··· DATA TO EXAMINE

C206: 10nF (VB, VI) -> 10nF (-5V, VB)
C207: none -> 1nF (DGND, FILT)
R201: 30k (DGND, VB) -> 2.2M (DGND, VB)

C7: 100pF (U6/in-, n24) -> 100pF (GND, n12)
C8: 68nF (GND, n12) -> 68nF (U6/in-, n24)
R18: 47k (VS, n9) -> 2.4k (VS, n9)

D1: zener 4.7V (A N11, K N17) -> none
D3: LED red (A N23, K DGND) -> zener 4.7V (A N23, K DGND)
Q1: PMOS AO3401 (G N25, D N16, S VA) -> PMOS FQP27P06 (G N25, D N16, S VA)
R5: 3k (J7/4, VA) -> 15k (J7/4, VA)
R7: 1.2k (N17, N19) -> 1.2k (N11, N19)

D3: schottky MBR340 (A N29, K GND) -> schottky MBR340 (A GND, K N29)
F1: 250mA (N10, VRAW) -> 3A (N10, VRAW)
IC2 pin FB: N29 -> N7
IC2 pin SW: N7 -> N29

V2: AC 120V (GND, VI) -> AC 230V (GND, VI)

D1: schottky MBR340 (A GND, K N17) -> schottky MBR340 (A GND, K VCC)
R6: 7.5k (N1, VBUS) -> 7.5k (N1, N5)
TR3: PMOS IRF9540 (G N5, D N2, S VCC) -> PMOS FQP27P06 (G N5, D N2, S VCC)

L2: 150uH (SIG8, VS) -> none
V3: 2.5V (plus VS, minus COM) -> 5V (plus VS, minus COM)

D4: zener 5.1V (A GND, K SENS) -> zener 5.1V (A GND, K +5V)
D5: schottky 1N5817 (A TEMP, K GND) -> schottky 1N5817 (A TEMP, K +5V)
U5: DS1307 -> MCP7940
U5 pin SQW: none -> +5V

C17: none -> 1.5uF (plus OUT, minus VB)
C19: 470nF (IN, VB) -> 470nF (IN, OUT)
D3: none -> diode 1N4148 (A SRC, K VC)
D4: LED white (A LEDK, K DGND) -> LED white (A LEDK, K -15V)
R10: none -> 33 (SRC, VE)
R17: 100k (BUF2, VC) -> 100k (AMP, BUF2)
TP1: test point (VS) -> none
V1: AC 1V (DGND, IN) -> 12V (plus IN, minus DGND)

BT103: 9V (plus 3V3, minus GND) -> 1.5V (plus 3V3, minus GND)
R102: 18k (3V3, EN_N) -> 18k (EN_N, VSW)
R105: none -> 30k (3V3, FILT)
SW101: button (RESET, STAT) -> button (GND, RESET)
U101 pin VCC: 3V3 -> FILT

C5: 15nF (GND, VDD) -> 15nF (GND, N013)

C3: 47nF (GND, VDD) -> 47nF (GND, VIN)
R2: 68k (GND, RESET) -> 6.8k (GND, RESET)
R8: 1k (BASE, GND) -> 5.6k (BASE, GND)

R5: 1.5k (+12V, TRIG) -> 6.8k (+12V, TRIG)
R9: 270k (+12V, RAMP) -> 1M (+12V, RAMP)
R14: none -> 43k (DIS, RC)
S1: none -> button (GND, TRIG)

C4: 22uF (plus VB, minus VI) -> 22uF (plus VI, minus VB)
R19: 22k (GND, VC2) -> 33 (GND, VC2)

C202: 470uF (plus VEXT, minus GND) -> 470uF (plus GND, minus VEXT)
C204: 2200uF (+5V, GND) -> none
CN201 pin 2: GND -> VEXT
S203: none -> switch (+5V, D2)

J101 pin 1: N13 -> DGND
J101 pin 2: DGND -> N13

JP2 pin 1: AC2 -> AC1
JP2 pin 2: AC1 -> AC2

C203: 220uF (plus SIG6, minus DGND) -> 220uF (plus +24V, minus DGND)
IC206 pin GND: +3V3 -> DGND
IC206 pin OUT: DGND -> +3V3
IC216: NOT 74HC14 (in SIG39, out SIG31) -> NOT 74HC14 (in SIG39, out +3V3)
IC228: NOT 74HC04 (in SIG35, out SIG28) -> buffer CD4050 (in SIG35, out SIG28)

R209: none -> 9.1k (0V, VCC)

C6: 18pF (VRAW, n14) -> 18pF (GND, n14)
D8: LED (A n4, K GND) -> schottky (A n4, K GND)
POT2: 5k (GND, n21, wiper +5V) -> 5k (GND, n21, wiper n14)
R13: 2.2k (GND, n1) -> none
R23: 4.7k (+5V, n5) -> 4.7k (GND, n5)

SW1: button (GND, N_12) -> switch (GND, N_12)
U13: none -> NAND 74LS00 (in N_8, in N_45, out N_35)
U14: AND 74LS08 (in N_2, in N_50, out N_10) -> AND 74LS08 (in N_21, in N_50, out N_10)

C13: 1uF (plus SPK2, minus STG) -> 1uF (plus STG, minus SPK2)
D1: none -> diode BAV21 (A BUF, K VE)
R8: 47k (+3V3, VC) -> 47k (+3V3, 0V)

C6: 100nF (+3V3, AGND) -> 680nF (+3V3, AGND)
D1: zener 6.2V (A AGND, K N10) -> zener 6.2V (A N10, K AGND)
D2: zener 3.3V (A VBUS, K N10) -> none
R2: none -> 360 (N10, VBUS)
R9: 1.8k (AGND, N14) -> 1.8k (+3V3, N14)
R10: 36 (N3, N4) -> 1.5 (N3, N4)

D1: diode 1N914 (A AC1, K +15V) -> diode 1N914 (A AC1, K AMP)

······

| EXERCISE REQUIREMENTS |
Could you restate word for word the lines above, from the one that contains "D8: LED (A n4, K" through the one that contains "U13: none ->", and no others?

| ANSWER TO THIS EXERCISE |
D8: LED (A n4, K GND) -> schottky (A n4, K GND)
POT2: 5k (GND, n21, wiper +5V) -> 5k (GND, n21, wiper n14)
R13: 2.2k (GND, n1) -> none
R23: 4.7k (+5V, n5) -> 4.7k (GND, n5)

SW1: button (GND, N_12) -> switch (GND, N_12)
U13: none -> NAND 74LS00 (in N_8, in N_45, out N_35)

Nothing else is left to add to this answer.